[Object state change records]
Content starts

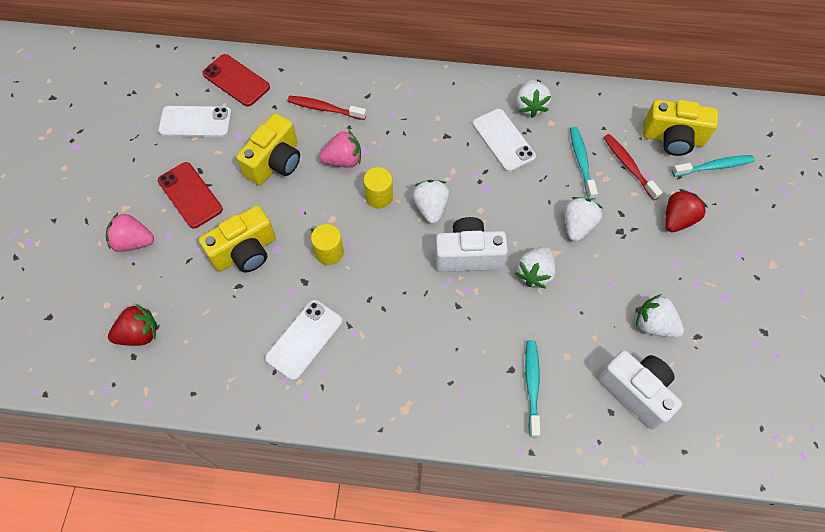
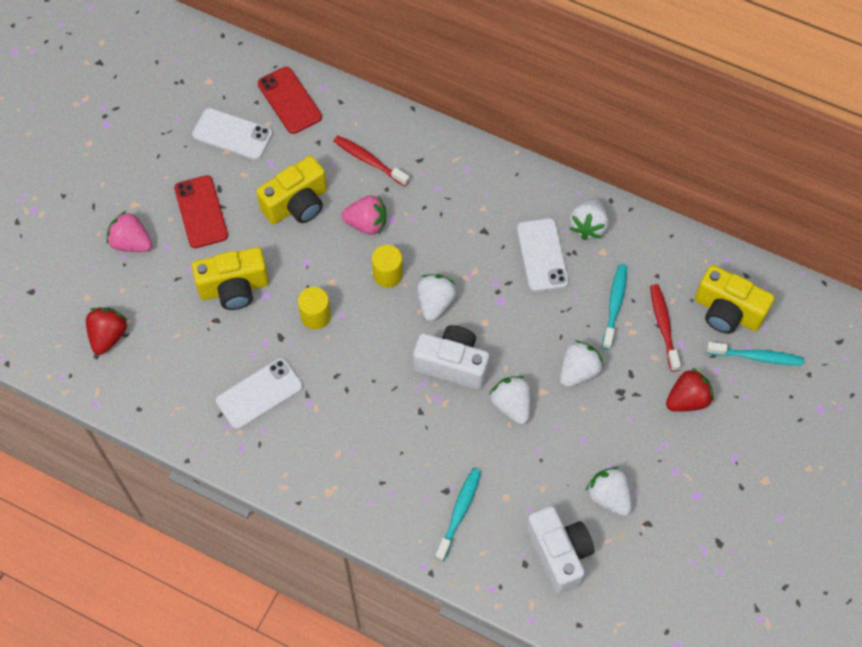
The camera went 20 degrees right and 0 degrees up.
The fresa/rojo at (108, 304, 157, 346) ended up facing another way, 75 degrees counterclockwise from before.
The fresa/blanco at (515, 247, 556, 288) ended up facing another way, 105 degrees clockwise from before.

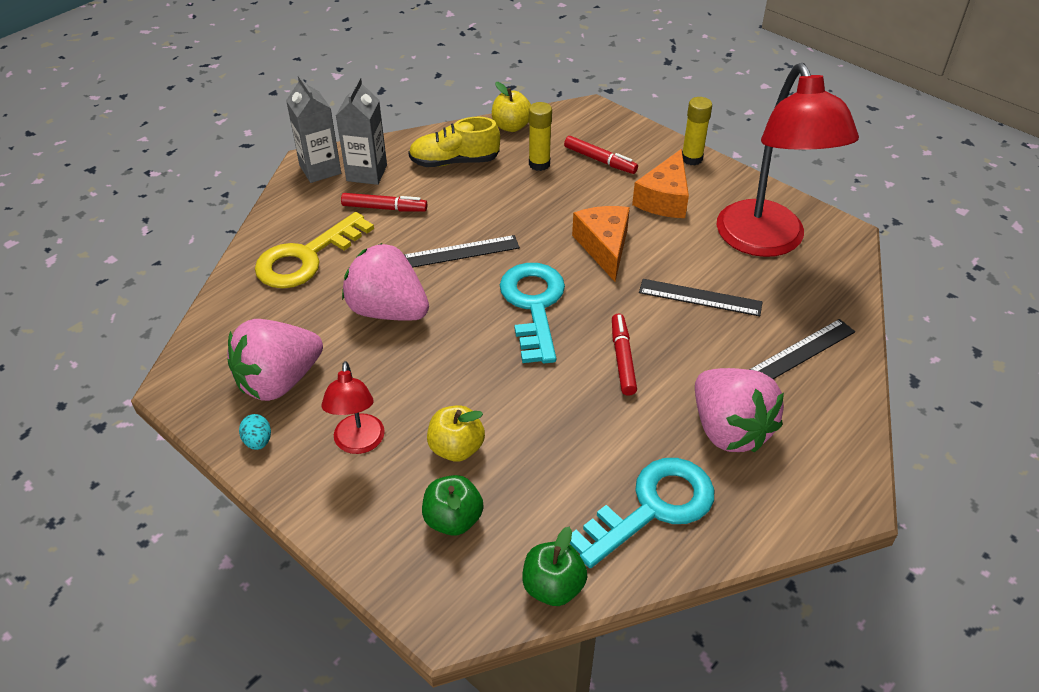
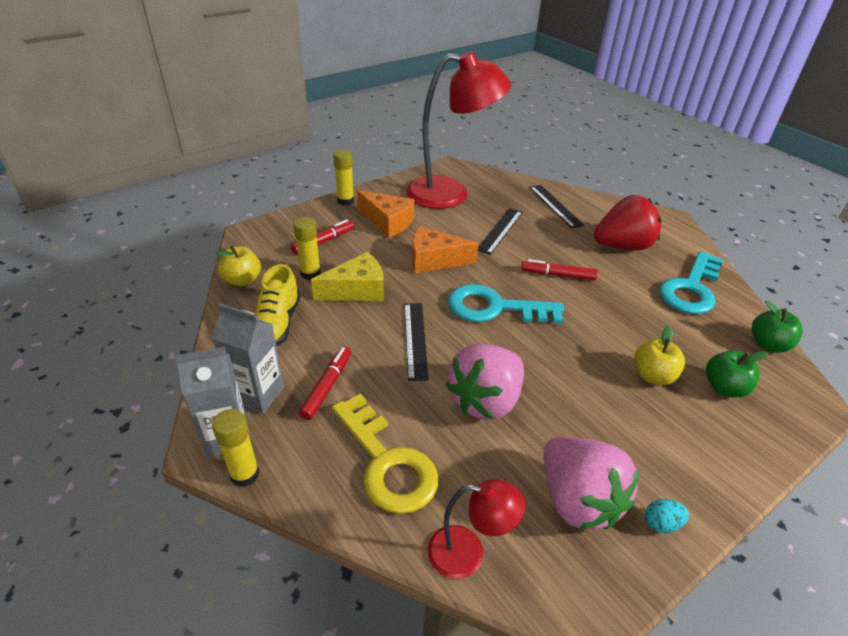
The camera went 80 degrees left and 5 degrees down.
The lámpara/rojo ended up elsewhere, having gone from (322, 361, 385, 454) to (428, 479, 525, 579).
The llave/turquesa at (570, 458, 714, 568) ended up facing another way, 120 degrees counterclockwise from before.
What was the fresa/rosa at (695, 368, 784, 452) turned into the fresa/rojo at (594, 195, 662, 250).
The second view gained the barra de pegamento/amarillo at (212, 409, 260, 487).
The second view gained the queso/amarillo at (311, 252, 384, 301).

Content ends
Content starts

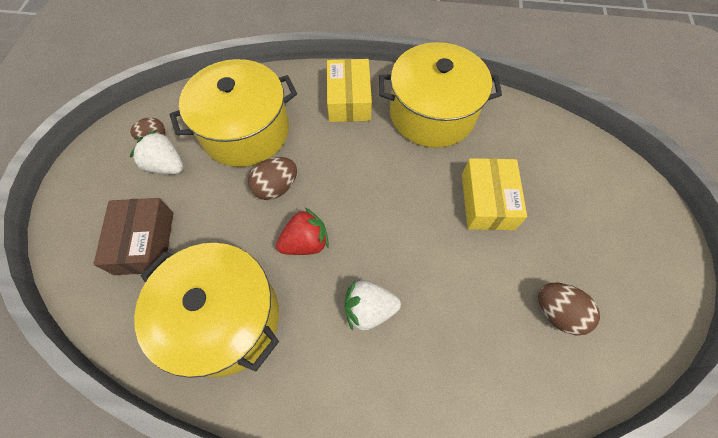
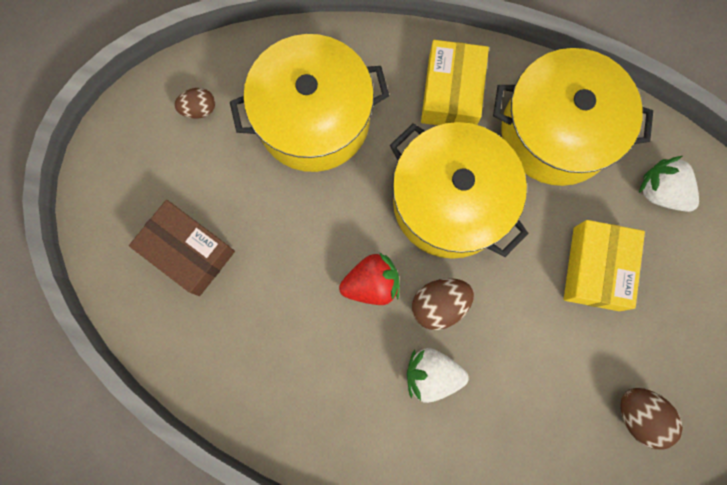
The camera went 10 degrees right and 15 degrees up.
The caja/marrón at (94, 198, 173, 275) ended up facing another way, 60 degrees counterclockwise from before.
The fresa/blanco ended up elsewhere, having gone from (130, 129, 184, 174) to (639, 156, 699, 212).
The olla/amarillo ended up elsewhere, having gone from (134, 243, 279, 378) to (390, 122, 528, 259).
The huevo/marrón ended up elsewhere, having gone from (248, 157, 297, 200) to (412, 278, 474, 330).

Content ends

The response must repeat exactly the lines above from the one with "The fresa/rojo at (108, 304, 157, 346)" through the one with "The camera went 80", including both, and must contain no pictures and no other text.

The fresa/rojo at (108, 304, 157, 346) ended up facing another way, 75 degrees counterclockwise from before.
The fresa/blanco at (515, 247, 556, 288) ended up facing another way, 105 degrees clockwise from before.

The camera went 80 degrees left and 5 degrees down.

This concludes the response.